Data shown:
▼

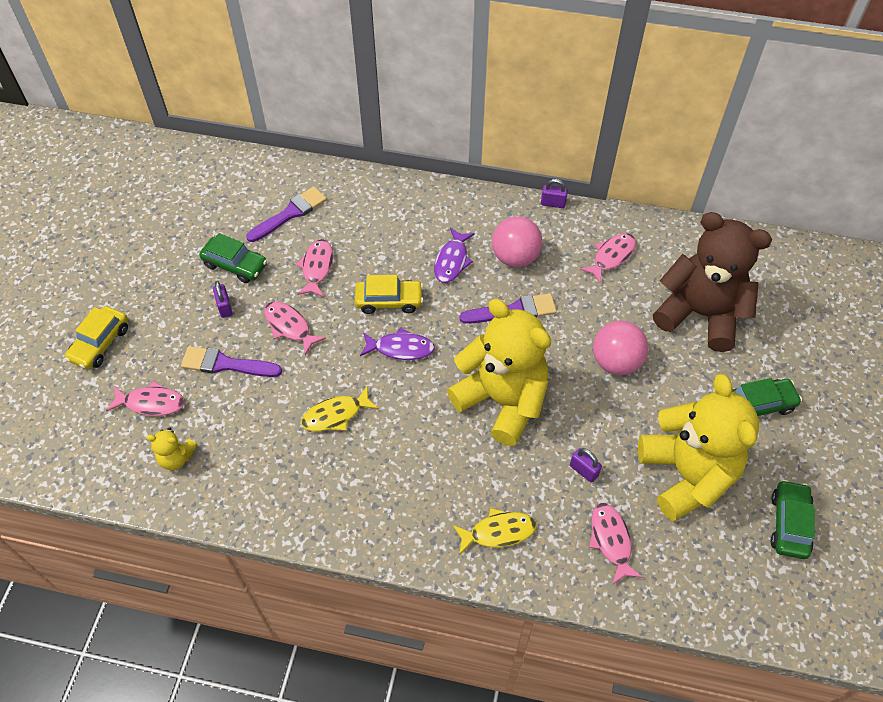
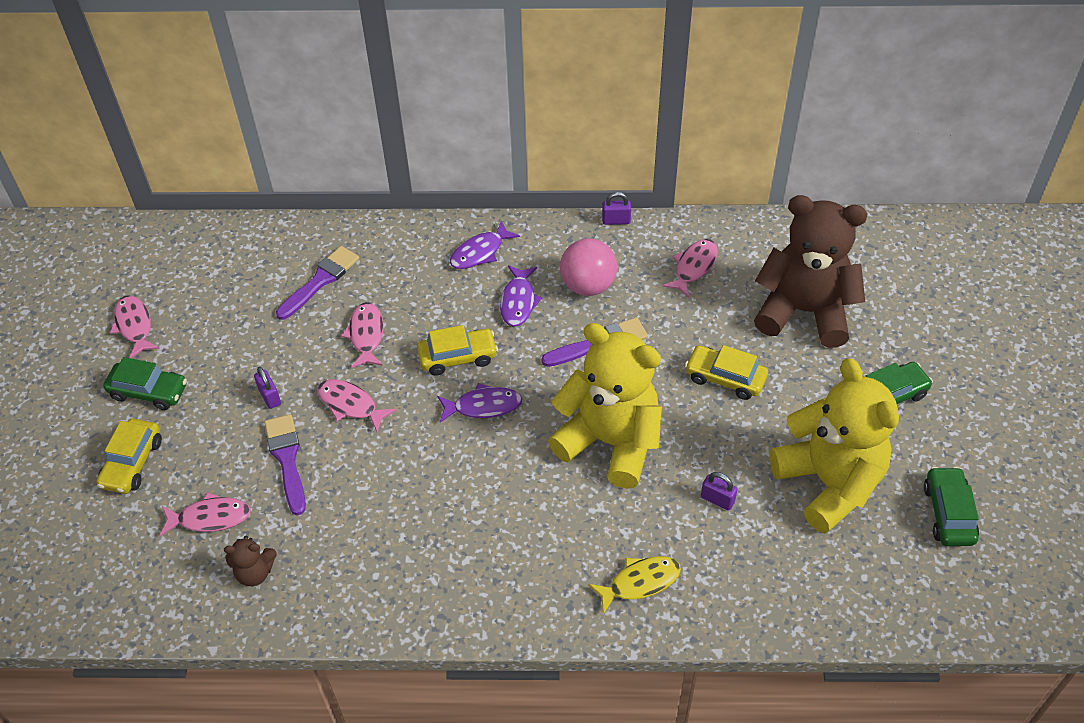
camera: 10 degrees left, 5 degrees down
(176, 458) = (255, 572): yellow teddy bear -> brown teddy bear
(226, 364) = (287, 459): purple brush -> purple brush turned 75 degrees clockwise
(235, 265) = (270, 348): green car -> green car (149, 391)
(335, 415) = (427, 491): yellow fish -> none
(429, 212) = (480, 252): none -> purple fish
(611, 540) = (764, 567): pink fish -> pink fish (134, 326)
(616, 362) = (725, 378): pink ball -> yellow car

▲

Assignment: The response should restate the material above word for word and contain no pictures.

Answer for this exercise:
camera: 10 degrees left, 5 degrees down
(176, 458) = (255, 572): yellow teddy bear -> brown teddy bear
(226, 364) = (287, 459): purple brush -> purple brush turned 75 degrees clockwise
(235, 265) = (270, 348): green car -> green car (149, 391)
(335, 415) = (427, 491): yellow fish -> none
(429, 212) = (480, 252): none -> purple fish
(611, 540) = (764, 567): pink fish -> pink fish (134, 326)
(616, 362) = (725, 378): pink ball -> yellow car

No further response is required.